[Before and after images]
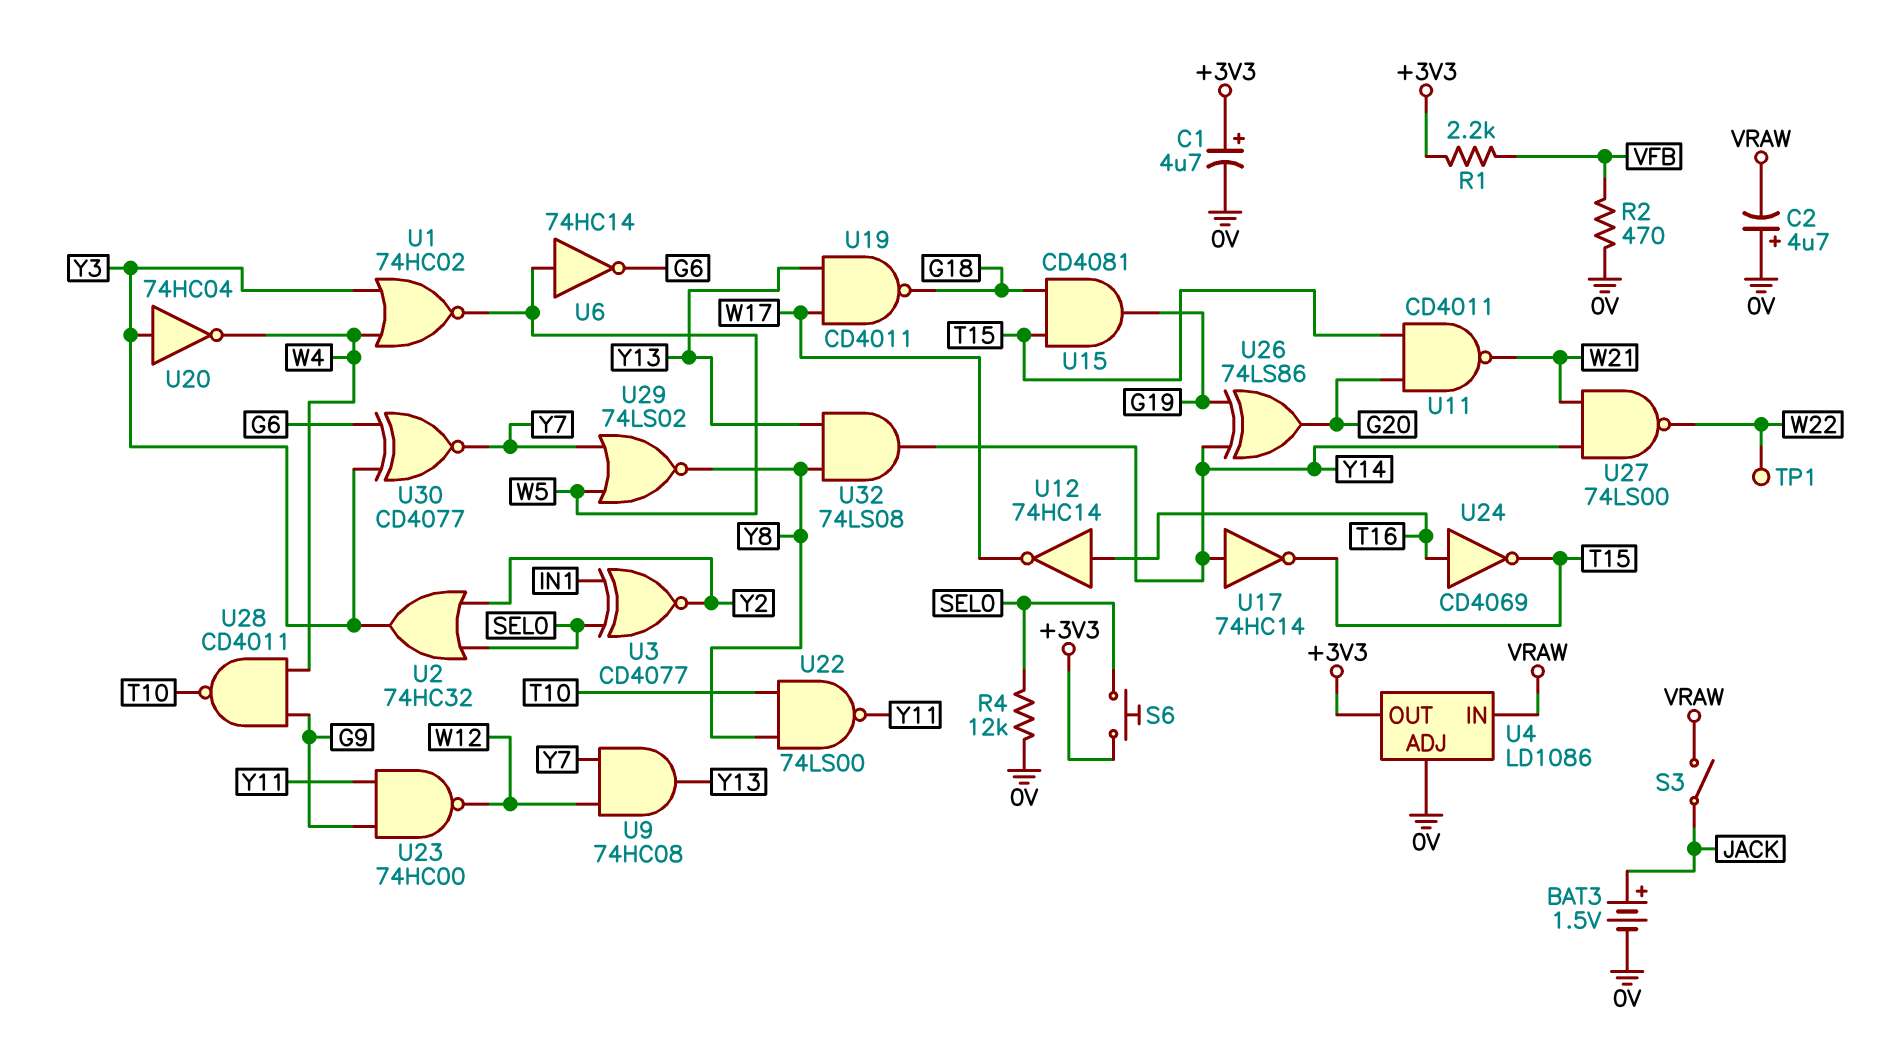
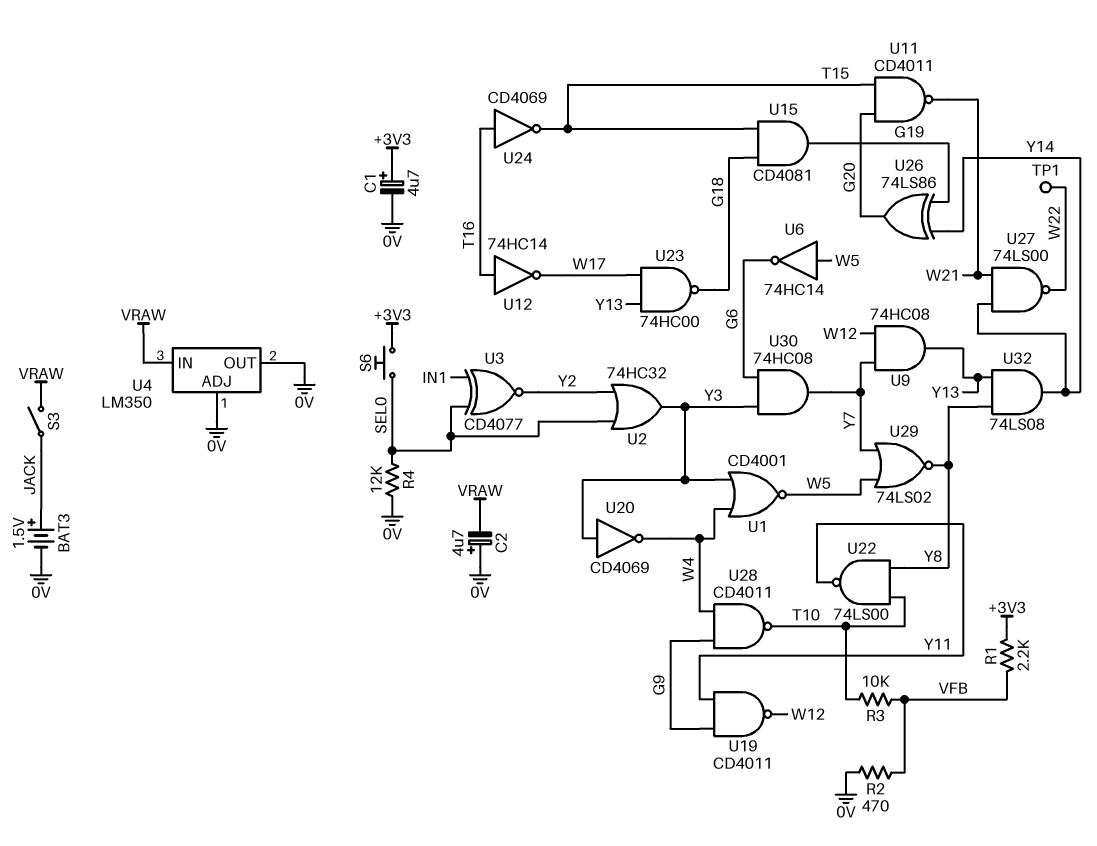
R3: none -> 10k (T10, VFB)
U1: NOR 74HC02 (in W4, in Y3, out W5) -> NOR CD4001 (in W4, in Y3, out W5)
U4: LD1086 -> LM350
U4 pin OUT: +3V3 -> 0V
U17: NOT 74HC14 (in Y14, out T15) -> none
U19: NAND CD4011 (in W17, in Y13, out G18) -> NAND CD4011 (in G9, in Y11, out W12)
U20: NOT 74HC04 (in Y3, out W4) -> NOT CD4069 (in Y3, out W4)
U23: NAND 74HC00 (in G9, in Y11, out W12) -> NAND 74HC00 (in W17, in Y13, out G18)
U30: XNOR CD4077 (in G6, in Y3, out Y7) -> AND 74HC08 (in G6, in Y3, out Y7)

▶ What to do: Each entry above is to be written out again unchanged, apart from the pictures, which are left out.

▶ Written response:
R3: none -> 10k (T10, VFB)
U1: NOR 74HC02 (in W4, in Y3, out W5) -> NOR CD4001 (in W4, in Y3, out W5)
U4: LD1086 -> LM350
U4 pin OUT: +3V3 -> 0V
U17: NOT 74HC14 (in Y14, out T15) -> none
U19: NAND CD4011 (in W17, in Y13, out G18) -> NAND CD4011 (in G9, in Y11, out W12)
U20: NOT 74HC04 (in Y3, out W4) -> NOT CD4069 (in Y3, out W4)
U23: NAND 74HC00 (in G9, in Y11, out W12) -> NAND 74HC00 (in W17, in Y13, out G18)
U30: XNOR CD4077 (in G6, in Y3, out Y7) -> AND 74HC08 (in G6, in Y3, out Y7)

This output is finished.